What is needed » From the data below, extract verbatim every line from the line containing "fort (476, 346)" to the line containing "The height and", including both of those lines.

(Extracted data)
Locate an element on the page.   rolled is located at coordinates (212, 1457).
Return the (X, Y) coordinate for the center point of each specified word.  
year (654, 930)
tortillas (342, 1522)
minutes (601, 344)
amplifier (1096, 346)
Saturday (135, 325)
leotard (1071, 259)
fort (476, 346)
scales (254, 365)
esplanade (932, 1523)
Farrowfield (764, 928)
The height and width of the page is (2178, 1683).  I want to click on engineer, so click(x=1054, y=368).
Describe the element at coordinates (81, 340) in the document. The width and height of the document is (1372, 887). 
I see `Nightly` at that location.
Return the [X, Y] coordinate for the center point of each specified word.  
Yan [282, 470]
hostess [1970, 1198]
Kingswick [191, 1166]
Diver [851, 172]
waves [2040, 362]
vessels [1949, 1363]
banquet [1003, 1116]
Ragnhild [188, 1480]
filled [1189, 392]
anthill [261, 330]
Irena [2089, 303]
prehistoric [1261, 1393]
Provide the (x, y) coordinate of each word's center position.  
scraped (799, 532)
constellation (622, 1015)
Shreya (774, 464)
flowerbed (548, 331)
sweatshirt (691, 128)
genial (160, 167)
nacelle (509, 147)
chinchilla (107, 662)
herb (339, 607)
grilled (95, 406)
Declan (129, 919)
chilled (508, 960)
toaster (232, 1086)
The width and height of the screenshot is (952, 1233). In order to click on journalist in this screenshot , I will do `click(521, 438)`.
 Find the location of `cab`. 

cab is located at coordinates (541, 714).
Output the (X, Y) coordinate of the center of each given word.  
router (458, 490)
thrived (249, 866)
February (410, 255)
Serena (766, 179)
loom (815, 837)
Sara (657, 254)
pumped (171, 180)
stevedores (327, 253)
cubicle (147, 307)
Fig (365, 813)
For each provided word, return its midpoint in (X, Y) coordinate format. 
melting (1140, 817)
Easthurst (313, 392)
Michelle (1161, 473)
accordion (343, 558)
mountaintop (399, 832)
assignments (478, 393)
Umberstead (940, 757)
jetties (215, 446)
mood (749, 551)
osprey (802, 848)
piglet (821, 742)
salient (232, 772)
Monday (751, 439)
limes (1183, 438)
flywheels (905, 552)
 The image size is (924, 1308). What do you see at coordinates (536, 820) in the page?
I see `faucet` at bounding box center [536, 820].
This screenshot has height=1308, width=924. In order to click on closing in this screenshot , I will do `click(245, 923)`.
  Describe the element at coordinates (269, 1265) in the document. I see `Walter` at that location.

Result of this task »
fort (476, 346)
scales (254, 365)
esplanade (932, 1523)
Farrowfield (764, 928)
The height and width of the page is (2178, 1683).  I want to click on engineer, so click(x=1054, y=368).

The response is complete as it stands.